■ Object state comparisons
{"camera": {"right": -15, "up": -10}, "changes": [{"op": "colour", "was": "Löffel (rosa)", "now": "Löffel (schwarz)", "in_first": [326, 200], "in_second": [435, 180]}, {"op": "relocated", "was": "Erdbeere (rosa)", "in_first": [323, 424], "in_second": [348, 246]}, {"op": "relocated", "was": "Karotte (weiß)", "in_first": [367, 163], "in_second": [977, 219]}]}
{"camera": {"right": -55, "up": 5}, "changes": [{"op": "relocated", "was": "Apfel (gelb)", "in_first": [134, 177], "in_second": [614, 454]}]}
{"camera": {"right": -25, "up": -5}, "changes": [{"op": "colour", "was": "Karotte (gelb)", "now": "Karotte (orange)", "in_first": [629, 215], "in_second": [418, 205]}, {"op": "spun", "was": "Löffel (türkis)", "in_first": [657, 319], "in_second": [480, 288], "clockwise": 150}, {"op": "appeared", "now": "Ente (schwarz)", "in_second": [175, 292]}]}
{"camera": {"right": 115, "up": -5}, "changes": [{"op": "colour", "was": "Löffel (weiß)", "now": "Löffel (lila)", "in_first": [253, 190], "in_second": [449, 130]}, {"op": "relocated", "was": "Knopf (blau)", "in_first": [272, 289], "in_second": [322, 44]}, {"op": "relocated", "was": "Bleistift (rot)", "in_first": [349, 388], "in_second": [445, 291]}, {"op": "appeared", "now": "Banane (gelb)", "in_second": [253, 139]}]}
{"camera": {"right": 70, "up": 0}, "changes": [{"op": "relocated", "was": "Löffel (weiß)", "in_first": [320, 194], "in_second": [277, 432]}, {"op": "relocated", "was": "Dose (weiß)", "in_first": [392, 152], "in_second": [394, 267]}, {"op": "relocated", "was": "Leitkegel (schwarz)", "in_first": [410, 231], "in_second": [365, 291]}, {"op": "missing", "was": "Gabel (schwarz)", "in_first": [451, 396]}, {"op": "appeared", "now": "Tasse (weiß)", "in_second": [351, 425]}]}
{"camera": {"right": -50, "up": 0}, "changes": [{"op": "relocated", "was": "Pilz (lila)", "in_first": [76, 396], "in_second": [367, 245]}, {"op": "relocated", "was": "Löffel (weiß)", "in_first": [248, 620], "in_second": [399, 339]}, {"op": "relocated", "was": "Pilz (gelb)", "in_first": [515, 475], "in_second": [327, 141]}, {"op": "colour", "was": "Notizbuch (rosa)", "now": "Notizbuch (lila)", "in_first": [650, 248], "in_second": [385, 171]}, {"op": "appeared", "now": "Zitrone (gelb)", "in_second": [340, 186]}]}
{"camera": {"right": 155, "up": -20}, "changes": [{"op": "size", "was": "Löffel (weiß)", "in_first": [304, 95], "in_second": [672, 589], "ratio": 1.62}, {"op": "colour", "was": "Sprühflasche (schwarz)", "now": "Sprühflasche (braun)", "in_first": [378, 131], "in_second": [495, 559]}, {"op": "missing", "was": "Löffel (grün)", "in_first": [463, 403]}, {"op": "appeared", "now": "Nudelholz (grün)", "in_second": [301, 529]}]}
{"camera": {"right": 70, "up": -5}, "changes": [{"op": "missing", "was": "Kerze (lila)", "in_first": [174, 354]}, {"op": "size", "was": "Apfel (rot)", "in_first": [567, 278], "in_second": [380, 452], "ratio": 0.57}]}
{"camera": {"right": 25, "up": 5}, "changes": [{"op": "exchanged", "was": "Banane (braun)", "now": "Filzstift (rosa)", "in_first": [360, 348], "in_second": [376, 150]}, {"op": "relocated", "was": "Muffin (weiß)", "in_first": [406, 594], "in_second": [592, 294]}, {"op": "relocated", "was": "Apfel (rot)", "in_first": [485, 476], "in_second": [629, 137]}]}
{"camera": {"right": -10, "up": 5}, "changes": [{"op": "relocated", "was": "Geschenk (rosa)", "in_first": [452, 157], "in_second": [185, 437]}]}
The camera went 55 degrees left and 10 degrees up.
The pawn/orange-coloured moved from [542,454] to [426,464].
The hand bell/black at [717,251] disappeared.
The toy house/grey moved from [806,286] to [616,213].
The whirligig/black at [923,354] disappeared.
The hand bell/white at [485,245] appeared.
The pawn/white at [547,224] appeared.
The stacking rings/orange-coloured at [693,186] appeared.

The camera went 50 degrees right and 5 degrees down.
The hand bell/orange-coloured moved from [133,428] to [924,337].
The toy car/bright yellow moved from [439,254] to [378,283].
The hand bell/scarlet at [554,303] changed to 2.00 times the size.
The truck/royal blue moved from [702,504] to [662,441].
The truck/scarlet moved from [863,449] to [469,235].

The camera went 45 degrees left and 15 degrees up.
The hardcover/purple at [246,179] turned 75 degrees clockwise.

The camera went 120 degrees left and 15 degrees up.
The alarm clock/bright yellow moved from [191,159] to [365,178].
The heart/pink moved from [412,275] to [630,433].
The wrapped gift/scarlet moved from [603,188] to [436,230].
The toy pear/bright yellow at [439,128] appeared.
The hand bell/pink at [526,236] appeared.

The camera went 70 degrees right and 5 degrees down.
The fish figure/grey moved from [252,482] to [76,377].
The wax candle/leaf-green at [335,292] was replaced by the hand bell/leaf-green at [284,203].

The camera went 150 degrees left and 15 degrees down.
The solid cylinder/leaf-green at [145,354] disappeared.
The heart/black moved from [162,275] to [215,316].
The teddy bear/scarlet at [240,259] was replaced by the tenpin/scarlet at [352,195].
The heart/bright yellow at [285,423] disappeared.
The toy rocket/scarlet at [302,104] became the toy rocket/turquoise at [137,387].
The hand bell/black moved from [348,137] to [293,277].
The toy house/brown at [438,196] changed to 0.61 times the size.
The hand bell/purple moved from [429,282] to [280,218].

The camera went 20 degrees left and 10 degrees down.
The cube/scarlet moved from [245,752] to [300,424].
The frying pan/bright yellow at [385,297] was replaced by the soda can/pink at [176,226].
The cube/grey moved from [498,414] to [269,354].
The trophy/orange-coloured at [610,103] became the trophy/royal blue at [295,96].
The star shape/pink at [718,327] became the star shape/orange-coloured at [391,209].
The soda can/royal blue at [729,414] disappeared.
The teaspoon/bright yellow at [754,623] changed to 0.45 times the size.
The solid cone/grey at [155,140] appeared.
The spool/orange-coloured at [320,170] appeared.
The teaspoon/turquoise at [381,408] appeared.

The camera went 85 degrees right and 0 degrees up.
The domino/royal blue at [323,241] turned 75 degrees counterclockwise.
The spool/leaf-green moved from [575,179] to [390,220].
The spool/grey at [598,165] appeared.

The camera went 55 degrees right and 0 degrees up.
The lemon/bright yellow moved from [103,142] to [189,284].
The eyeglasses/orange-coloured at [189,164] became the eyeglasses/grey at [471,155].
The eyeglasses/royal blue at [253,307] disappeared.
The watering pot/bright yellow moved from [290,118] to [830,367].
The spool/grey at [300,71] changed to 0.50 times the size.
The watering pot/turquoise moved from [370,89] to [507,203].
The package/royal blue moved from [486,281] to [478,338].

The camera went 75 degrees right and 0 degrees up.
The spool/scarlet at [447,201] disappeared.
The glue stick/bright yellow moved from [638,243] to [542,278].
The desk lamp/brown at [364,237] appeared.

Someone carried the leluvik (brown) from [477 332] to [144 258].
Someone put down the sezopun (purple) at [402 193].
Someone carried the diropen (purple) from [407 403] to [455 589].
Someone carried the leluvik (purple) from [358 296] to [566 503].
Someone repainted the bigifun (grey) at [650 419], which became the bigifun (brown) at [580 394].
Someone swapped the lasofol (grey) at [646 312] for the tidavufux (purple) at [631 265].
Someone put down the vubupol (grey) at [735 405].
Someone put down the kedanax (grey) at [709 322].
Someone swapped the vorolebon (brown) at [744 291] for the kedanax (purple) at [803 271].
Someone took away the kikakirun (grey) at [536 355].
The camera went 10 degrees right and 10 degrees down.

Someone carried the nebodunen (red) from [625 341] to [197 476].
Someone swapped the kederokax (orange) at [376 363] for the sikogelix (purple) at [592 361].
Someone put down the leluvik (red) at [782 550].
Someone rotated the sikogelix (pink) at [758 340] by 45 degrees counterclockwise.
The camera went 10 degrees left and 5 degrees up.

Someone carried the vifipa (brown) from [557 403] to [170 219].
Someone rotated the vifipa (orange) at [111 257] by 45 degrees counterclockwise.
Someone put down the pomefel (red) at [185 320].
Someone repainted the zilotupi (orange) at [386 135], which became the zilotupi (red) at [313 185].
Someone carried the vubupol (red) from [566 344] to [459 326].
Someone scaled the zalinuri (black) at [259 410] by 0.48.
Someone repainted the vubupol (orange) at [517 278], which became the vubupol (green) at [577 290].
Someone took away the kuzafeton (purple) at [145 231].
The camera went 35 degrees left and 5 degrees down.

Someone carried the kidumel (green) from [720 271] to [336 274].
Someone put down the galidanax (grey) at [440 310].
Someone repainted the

■ Instructions to follow
Show every line from the entries that includes the word "pawn".

■ Result
The pawn/orange-coloured moved from [542,454] to [426,464].
The pawn/white at [547,224] appeared.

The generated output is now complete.